== Short task ==
Copy the listing below word for word, starting at the line containing "96 m inside the frame." and continuing through the last line of the listing.
** START OF Extracted entries **
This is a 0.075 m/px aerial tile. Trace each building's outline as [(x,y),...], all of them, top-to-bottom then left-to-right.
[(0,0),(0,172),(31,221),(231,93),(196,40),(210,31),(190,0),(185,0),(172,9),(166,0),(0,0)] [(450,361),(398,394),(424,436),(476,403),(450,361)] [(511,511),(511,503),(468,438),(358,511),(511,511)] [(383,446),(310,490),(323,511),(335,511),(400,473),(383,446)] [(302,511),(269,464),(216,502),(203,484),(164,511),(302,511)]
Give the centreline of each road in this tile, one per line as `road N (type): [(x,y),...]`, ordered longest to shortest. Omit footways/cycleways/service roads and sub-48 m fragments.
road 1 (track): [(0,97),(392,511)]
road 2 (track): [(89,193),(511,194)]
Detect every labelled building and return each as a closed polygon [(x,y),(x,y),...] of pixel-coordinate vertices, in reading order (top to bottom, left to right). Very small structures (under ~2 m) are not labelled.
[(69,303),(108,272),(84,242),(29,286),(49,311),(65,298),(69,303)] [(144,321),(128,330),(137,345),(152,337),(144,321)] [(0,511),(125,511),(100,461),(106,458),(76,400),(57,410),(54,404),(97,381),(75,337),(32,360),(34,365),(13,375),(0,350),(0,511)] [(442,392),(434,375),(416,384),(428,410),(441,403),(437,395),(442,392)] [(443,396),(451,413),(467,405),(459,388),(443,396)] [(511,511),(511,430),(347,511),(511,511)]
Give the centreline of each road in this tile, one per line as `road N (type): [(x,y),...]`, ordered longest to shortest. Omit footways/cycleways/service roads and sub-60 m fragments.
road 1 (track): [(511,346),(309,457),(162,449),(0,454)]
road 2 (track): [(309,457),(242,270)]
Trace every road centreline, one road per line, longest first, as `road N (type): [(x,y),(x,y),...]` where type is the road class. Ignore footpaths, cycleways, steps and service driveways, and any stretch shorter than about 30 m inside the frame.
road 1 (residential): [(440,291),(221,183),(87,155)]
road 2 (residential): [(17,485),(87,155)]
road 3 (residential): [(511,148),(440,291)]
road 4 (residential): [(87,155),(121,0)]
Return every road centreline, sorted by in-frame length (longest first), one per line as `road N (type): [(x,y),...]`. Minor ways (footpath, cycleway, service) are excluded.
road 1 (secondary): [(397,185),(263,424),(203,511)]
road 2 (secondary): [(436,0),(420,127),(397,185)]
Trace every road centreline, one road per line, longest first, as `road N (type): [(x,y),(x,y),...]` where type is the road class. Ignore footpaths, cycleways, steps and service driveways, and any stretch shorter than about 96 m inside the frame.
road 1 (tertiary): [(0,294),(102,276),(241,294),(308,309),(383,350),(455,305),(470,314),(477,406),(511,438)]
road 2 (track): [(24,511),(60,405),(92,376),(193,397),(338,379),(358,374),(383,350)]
** END OF Extracted entries **
== Written reply ==
Trace every road centreline, one road per line, longest first, as `road N (type): [(x,y),(x,y),...]` where type is the road class. Ignore footpaths, cycleways, steps and service driveways, and any stretch shorter than about 96 m inside the frame.
road 1 (tertiary): [(0,294),(102,276),(241,294),(308,309),(383,350),(455,305),(470,314),(477,406),(511,438)]
road 2 (track): [(24,511),(60,405),(92,376),(193,397),(338,379),(358,374),(383,350)]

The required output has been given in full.